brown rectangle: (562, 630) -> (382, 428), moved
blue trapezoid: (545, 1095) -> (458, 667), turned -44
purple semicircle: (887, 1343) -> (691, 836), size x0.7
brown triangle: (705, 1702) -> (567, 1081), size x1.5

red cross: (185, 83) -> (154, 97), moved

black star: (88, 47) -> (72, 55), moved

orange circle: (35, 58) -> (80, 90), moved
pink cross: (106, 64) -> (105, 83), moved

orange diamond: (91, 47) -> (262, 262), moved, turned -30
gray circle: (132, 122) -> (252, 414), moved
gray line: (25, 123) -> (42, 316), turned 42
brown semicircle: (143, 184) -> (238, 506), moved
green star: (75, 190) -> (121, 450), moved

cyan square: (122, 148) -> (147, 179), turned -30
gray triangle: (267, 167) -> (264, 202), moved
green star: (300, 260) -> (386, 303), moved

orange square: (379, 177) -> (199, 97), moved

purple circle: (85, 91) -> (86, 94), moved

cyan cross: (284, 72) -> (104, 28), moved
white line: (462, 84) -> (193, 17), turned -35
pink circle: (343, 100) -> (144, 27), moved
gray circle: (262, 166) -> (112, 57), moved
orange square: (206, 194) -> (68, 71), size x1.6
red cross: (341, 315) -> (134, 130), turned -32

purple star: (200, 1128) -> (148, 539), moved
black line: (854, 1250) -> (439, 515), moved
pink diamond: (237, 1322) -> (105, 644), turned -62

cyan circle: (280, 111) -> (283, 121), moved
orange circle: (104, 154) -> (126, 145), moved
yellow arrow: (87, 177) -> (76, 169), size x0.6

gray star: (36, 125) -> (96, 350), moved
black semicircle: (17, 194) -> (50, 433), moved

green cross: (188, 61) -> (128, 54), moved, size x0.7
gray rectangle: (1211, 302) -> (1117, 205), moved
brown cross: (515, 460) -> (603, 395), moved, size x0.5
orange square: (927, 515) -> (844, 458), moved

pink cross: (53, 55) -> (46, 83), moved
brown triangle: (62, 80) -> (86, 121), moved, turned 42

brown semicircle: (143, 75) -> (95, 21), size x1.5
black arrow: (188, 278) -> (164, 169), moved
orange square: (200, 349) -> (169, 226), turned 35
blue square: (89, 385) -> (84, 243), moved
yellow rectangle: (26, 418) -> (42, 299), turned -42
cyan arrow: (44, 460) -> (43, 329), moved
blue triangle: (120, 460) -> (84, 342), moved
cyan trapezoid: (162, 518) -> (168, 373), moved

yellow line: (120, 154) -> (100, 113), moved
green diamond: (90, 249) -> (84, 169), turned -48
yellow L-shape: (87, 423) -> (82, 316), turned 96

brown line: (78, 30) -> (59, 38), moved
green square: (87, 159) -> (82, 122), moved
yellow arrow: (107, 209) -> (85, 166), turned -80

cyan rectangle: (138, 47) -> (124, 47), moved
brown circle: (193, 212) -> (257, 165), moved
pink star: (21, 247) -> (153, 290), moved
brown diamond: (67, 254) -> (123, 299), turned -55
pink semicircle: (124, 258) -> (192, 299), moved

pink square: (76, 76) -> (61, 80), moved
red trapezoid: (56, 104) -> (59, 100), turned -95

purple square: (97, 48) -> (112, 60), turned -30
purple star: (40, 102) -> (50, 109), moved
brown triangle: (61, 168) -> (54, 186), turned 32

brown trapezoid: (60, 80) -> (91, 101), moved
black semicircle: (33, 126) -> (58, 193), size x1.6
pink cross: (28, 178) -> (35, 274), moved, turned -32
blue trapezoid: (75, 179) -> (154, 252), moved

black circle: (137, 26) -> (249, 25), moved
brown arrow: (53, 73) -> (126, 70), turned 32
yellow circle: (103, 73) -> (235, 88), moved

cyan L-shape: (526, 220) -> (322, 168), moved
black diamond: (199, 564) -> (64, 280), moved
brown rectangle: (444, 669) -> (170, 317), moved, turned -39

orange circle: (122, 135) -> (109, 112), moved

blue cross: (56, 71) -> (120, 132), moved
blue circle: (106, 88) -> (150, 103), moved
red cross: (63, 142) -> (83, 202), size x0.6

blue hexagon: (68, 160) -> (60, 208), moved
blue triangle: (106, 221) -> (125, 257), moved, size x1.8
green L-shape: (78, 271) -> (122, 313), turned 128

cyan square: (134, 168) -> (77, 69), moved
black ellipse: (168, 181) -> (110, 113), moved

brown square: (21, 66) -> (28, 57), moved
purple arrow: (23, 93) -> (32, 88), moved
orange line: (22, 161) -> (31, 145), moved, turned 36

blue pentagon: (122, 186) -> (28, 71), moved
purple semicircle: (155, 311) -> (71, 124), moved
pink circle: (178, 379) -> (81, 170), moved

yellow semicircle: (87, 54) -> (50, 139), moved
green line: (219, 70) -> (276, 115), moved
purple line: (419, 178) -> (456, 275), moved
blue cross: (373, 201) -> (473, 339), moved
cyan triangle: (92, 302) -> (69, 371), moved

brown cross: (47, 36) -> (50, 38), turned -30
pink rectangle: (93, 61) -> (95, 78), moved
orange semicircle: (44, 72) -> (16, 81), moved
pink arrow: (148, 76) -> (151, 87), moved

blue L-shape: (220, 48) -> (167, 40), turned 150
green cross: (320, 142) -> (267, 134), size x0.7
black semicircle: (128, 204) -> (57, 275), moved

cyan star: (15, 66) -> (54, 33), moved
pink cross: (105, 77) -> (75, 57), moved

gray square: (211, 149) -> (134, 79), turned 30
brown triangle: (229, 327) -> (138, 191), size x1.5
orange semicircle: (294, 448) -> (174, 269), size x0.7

****

Each line in the listing where the word "yellow" is found is to be copied.

* ANSWER BOX *
yellow arrow: (87, 177) -> (76, 169), size x0.6
yellow rectangle: (26, 418) -> (42, 299), turned -42
yellow line: (120, 154) -> (100, 113), moved
yellow L-shape: (87, 423) -> (82, 316), turned 96
yellow arrow: (107, 209) -> (85, 166), turned -80
yellow circle: (103, 73) -> (235, 88), moved
yellow semicircle: (87, 54) -> (50, 139), moved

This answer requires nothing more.